--- Exercise data ---
============================================================

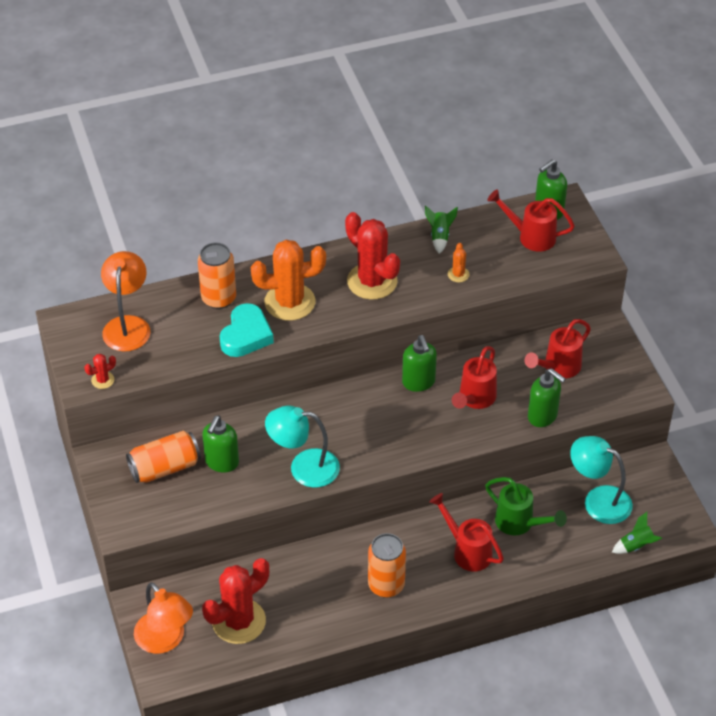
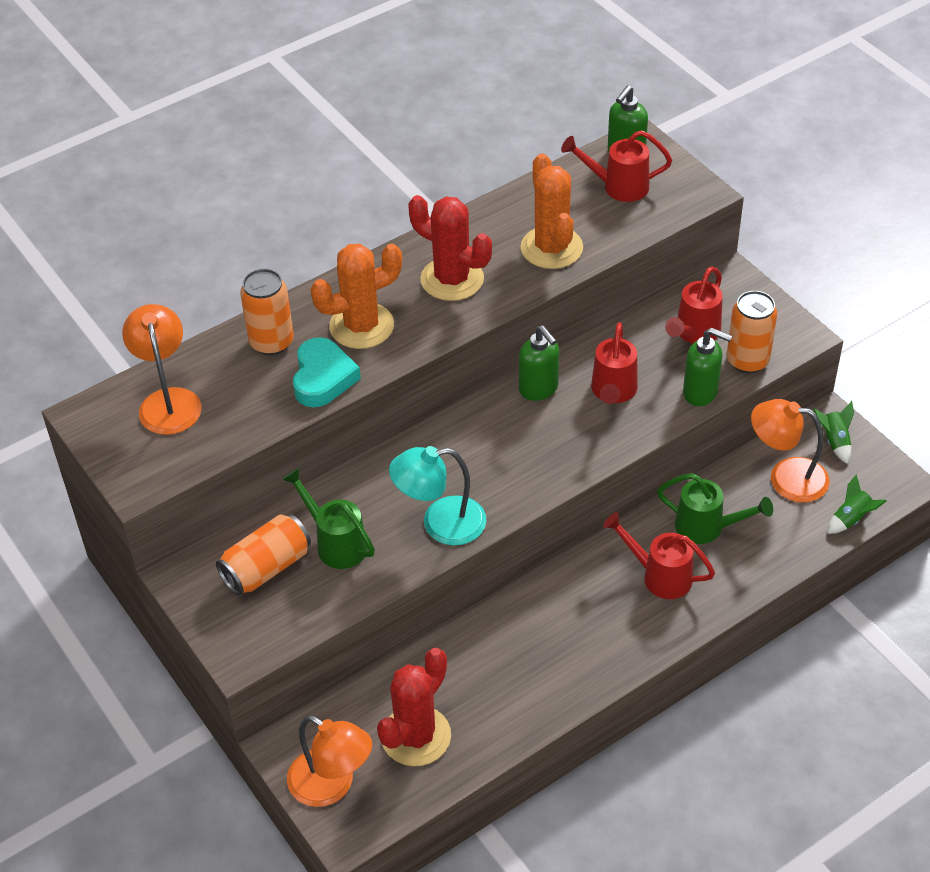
camera: 15 degrees left, 0 degrees up
red cactus [84,354,116,389] -> none
green soap dispenser [202,416,239,473] -> green watering can [282,467,375,569]
orange can [368,533,406,598] -> orange can moved to [727,291,777,373]
green rocket [425,206,458,254] -> green rocket moved to [813,401,854,464]
orange cactus [448,243,470,282] -> orange cactus [521,153,583,269], size x2.30
turquoise lamp [570,436,633,524] -> orange lamp [751,399,829,502]

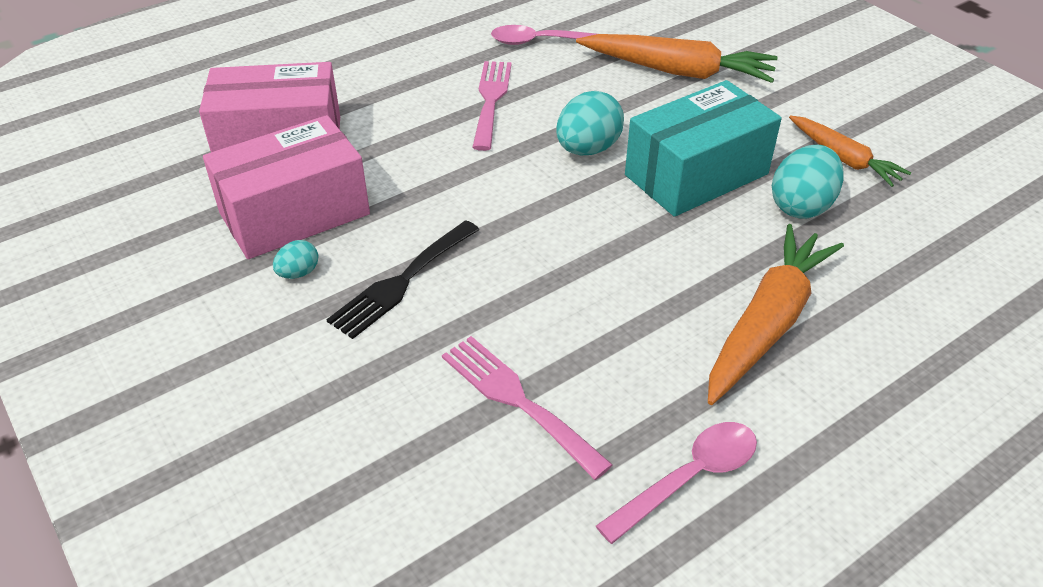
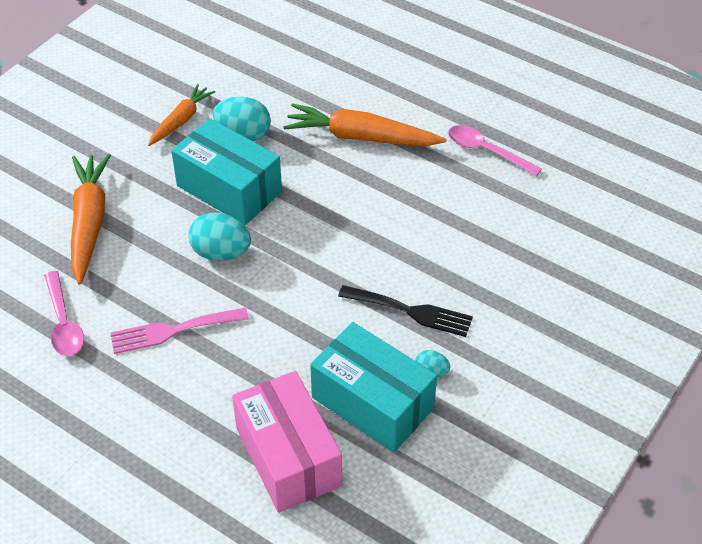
camera: 110 degrees left, 5 degrees up
pink box [203,115,370,259] -> turquoise box [310,322,437,453]
pink fork [442,336,613,480] -> none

============================================================

--- Problem statement ---
Where an entry includes a picture, drop it, and print the rest of the material word for word.

--- Exercise response ---
camera: 15 degrees left, 0 degrees up
red cactus [84,354,116,389] -> none
green soap dispenser [202,416,239,473] -> green watering can [282,467,375,569]
orange can [368,533,406,598] -> orange can moved to [727,291,777,373]
green rocket [425,206,458,254] -> green rocket moved to [813,401,854,464]
orange cactus [448,243,470,282] -> orange cactus [521,153,583,269], size x2.30
turquoise lamp [570,436,633,524] -> orange lamp [751,399,829,502]

camera: 110 degrees left, 5 degrees up
pink box [203,115,370,259] -> turquoise box [310,322,437,453]
pink fork [442,336,613,480] -> none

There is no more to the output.